-------- The data

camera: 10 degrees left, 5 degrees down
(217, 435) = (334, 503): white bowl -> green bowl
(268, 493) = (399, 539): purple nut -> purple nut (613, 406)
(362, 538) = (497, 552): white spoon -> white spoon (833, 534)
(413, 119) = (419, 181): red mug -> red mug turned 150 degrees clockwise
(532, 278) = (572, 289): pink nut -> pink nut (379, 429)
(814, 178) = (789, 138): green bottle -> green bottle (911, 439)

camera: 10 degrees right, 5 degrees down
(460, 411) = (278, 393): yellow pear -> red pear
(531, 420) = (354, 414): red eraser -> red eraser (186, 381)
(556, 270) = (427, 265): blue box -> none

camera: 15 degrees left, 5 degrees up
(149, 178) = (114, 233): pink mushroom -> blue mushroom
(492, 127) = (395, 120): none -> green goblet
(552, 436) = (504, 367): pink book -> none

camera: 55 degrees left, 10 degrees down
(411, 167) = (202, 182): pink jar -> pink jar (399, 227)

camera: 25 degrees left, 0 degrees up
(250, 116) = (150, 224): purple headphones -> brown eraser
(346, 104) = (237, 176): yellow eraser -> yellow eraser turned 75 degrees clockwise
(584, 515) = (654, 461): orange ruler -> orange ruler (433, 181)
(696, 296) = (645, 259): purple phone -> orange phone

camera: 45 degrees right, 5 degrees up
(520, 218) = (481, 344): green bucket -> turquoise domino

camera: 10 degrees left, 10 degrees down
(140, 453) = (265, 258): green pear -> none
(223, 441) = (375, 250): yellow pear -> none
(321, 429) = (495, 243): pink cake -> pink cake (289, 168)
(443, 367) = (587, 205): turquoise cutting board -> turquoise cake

----------------

Your instructions — Line by line, reproduce the data above exactly.

Expected output —
camera: 10 degrees left, 5 degrees down
(217, 435) = (334, 503): white bowl -> green bowl
(268, 493) = (399, 539): purple nut -> purple nut (613, 406)
(362, 538) = (497, 552): white spoon -> white spoon (833, 534)
(413, 119) = (419, 181): red mug -> red mug turned 150 degrees clockwise
(532, 278) = (572, 289): pink nut -> pink nut (379, 429)
(814, 178) = (789, 138): green bottle -> green bottle (911, 439)

camera: 10 degrees right, 5 degrees down
(460, 411) = (278, 393): yellow pear -> red pear
(531, 420) = (354, 414): red eraser -> red eraser (186, 381)
(556, 270) = (427, 265): blue box -> none

camera: 15 degrees left, 5 degrees up
(149, 178) = (114, 233): pink mushroom -> blue mushroom
(492, 127) = (395, 120): none -> green goblet
(552, 436) = (504, 367): pink book -> none

camera: 55 degrees left, 10 degrees down
(411, 167) = (202, 182): pink jar -> pink jar (399, 227)

camera: 25 degrees left, 0 degrees up
(250, 116) = (150, 224): purple headphones -> brown eraser
(346, 104) = (237, 176): yellow eraser -> yellow eraser turned 75 degrees clockwise
(584, 515) = (654, 461): orange ruler -> orange ruler (433, 181)
(696, 296) = (645, 259): purple phone -> orange phone

camera: 45 degrees right, 5 degrees up
(520, 218) = (481, 344): green bucket -> turquoise domino

camera: 10 degrees left, 10 degrees down
(140, 453) = (265, 258): green pear -> none
(223, 441) = (375, 250): yellow pear -> none
(321, 429) = (495, 243): pink cake -> pink cake (289, 168)
(443, 367) = (587, 205): turquoise cutting board -> turquoise cake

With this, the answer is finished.